▶ **WHAT IS BEING ASKED**:
Reproduce every line of text in the records below word for word, leaving out the pictures.

▶ **MATERIAL PROVIDED**:
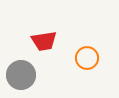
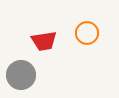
orange circle: moved 25 px up
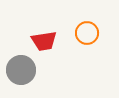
gray circle: moved 5 px up
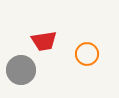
orange circle: moved 21 px down
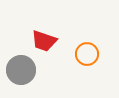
red trapezoid: rotated 28 degrees clockwise
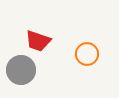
red trapezoid: moved 6 px left
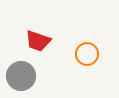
gray circle: moved 6 px down
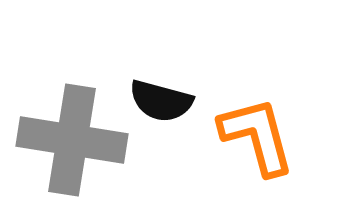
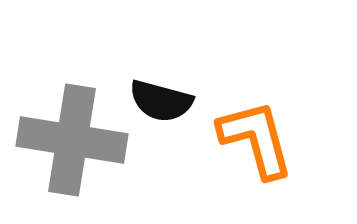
orange L-shape: moved 1 px left, 3 px down
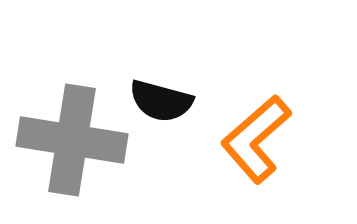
orange L-shape: rotated 116 degrees counterclockwise
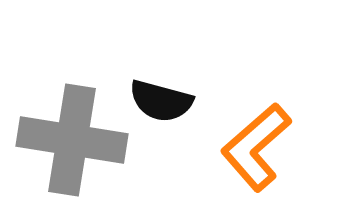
orange L-shape: moved 8 px down
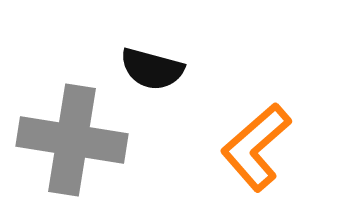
black semicircle: moved 9 px left, 32 px up
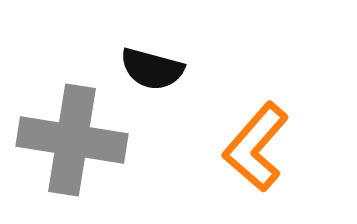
orange L-shape: rotated 8 degrees counterclockwise
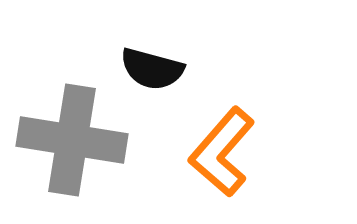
orange L-shape: moved 34 px left, 5 px down
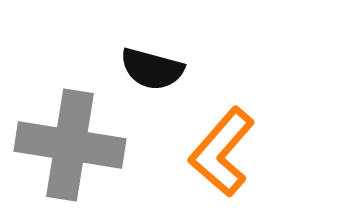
gray cross: moved 2 px left, 5 px down
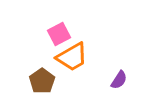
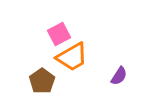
purple semicircle: moved 4 px up
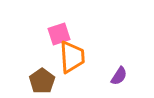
pink square: rotated 10 degrees clockwise
orange trapezoid: rotated 64 degrees counterclockwise
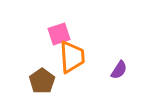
purple semicircle: moved 6 px up
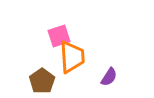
pink square: moved 2 px down
purple semicircle: moved 10 px left, 7 px down
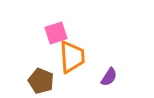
pink square: moved 3 px left, 3 px up
brown pentagon: moved 1 px left; rotated 15 degrees counterclockwise
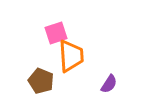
orange trapezoid: moved 1 px left, 1 px up
purple semicircle: moved 7 px down
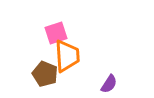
orange trapezoid: moved 4 px left
brown pentagon: moved 4 px right, 7 px up
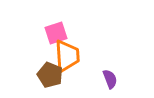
brown pentagon: moved 5 px right, 1 px down
purple semicircle: moved 1 px right, 5 px up; rotated 54 degrees counterclockwise
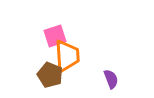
pink square: moved 1 px left, 3 px down
purple semicircle: moved 1 px right
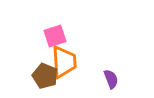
orange trapezoid: moved 3 px left, 6 px down
brown pentagon: moved 5 px left, 1 px down
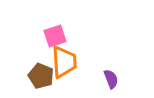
brown pentagon: moved 4 px left
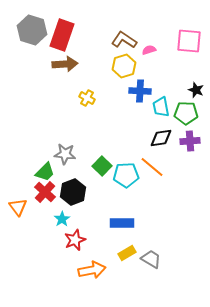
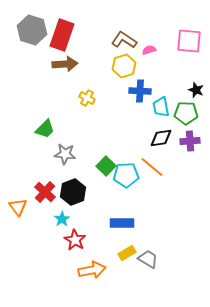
green square: moved 4 px right
green trapezoid: moved 43 px up
red star: rotated 20 degrees counterclockwise
gray trapezoid: moved 3 px left
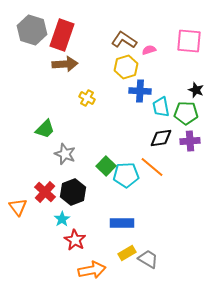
yellow hexagon: moved 2 px right, 1 px down
gray star: rotated 15 degrees clockwise
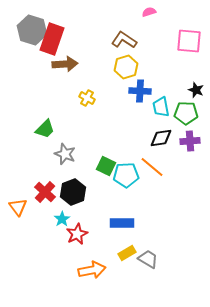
red rectangle: moved 10 px left, 4 px down
pink semicircle: moved 38 px up
green square: rotated 18 degrees counterclockwise
red star: moved 2 px right, 6 px up; rotated 15 degrees clockwise
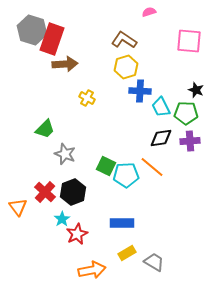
cyan trapezoid: rotated 15 degrees counterclockwise
gray trapezoid: moved 6 px right, 3 px down
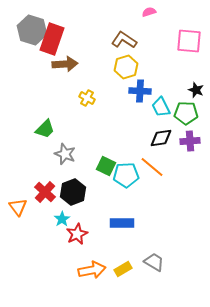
yellow rectangle: moved 4 px left, 16 px down
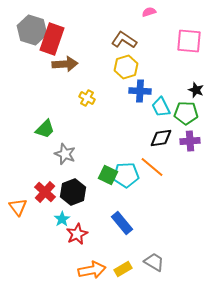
green square: moved 2 px right, 9 px down
blue rectangle: rotated 50 degrees clockwise
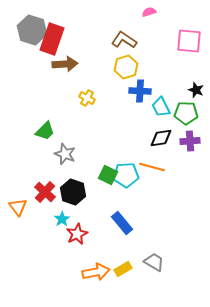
green trapezoid: moved 2 px down
orange line: rotated 25 degrees counterclockwise
black hexagon: rotated 20 degrees counterclockwise
orange arrow: moved 4 px right, 2 px down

▶ **REPLY**:
orange circle: moved 25 px up
gray circle: moved 5 px up
orange circle: moved 21 px down
red trapezoid: rotated 28 degrees clockwise
red trapezoid: moved 6 px left
gray circle: moved 6 px down
orange L-shape: moved 1 px left, 3 px down
orange L-shape: rotated 116 degrees counterclockwise
orange L-shape: moved 8 px down
black semicircle: moved 9 px left, 32 px up
orange L-shape: rotated 8 degrees counterclockwise
orange L-shape: moved 34 px left, 5 px down
gray cross: moved 2 px left, 5 px down
purple semicircle: moved 4 px up
pink square: rotated 10 degrees clockwise
orange trapezoid: rotated 64 degrees counterclockwise
purple semicircle: moved 6 px up
pink square: moved 2 px down
purple semicircle: moved 10 px left, 7 px down
pink square: moved 3 px left, 3 px up
brown pentagon: moved 1 px left; rotated 15 degrees counterclockwise
orange trapezoid: moved 1 px left, 1 px up
purple semicircle: moved 7 px down
orange trapezoid: moved 4 px left
brown pentagon: moved 4 px right, 7 px up
brown pentagon: moved 5 px right, 1 px down
purple semicircle: moved 1 px right, 5 px up; rotated 54 degrees counterclockwise
pink square: moved 1 px left, 3 px down
purple semicircle: moved 1 px right
orange trapezoid: moved 3 px left, 6 px down
brown pentagon: moved 5 px left, 1 px down
brown pentagon: moved 4 px left
green square: moved 4 px right
green trapezoid: moved 43 px up
red star: rotated 20 degrees counterclockwise
gray trapezoid: moved 3 px left
yellow hexagon: moved 2 px right, 1 px down
gray star: rotated 15 degrees clockwise
red rectangle: moved 10 px left, 4 px down
pink semicircle: moved 38 px up
green square: rotated 18 degrees counterclockwise
red star: moved 2 px right, 6 px up; rotated 15 degrees clockwise
cyan trapezoid: rotated 15 degrees counterclockwise
gray trapezoid: moved 6 px right, 3 px down
yellow rectangle: moved 4 px left, 16 px down
green square: moved 2 px right, 9 px down
blue rectangle: rotated 50 degrees clockwise
green trapezoid: moved 2 px down
orange line: rotated 25 degrees counterclockwise
black hexagon: rotated 20 degrees counterclockwise
orange arrow: moved 4 px right, 2 px down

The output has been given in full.